Reproduce exactly the entries from the "red brick G7 level 2 -> grey brick G7 level 2" line to the end. Skip all pictures.

[Coordinate-based change listings]
- - - -
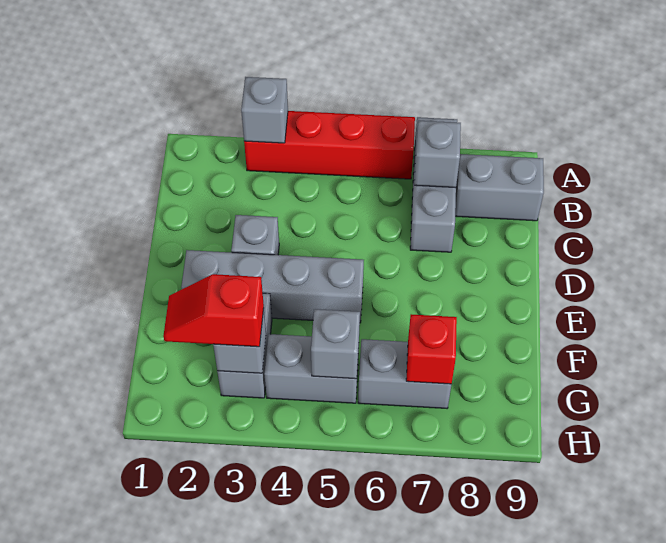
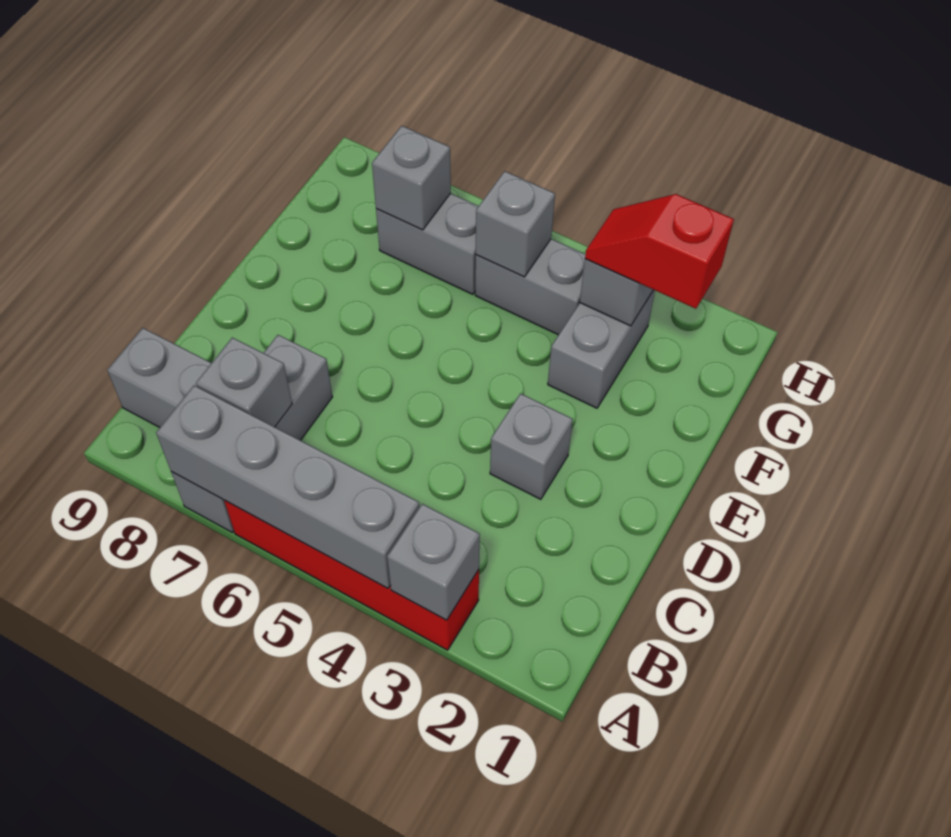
grey brick E2:E5 level 1 -> grey brick A4:A7 level 2
red slope G2:G3 level 3 top 3 -> red slope G2:G3 level 3 top 2
red brick G7 level 2 -> grey brick G7 level 2

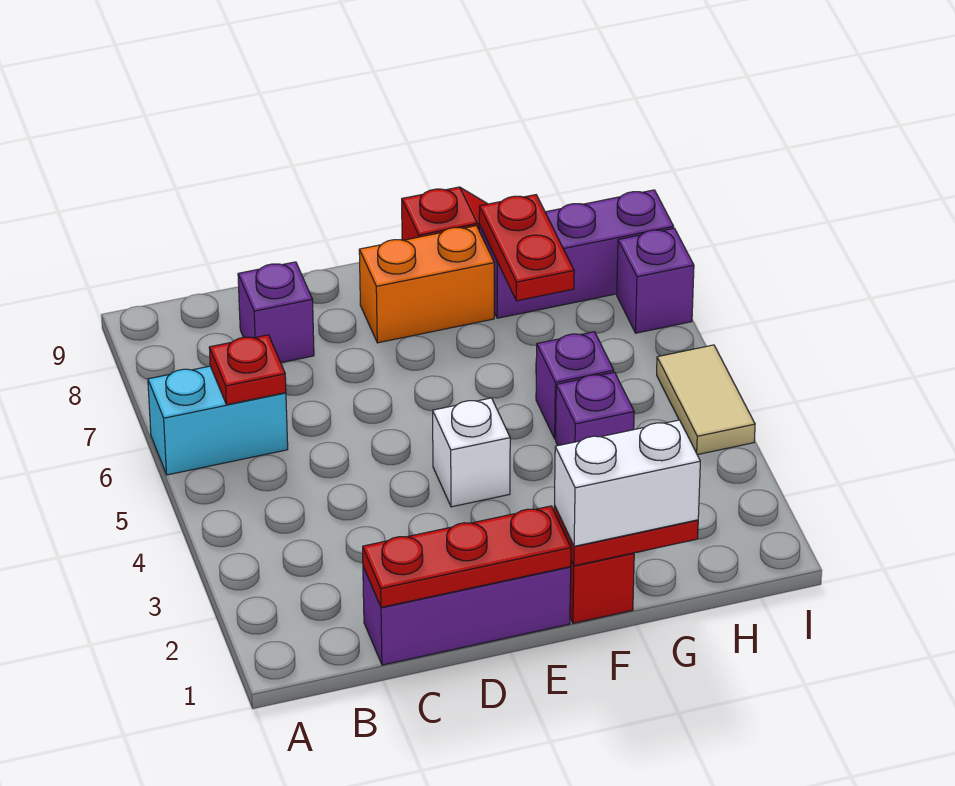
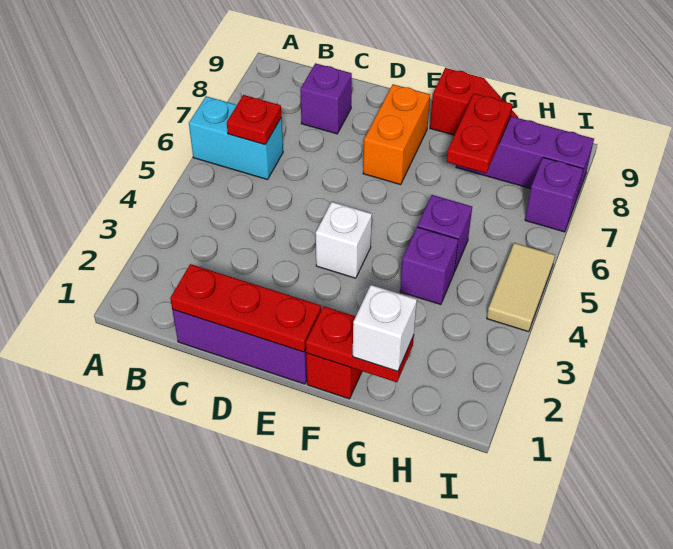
orange brick E8:F8 level 1 -> orange brick E7:E8 level 1
white brick F1:G1 level 3 -> white brick G1 level 3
- - - -
* [Answer section]:
red brick G7 level 2 -> grey brick G7 level 2

orange brick E8:F8 level 1 -> orange brick E7:E8 level 1
white brick F1:G1 level 3 -> white brick G1 level 3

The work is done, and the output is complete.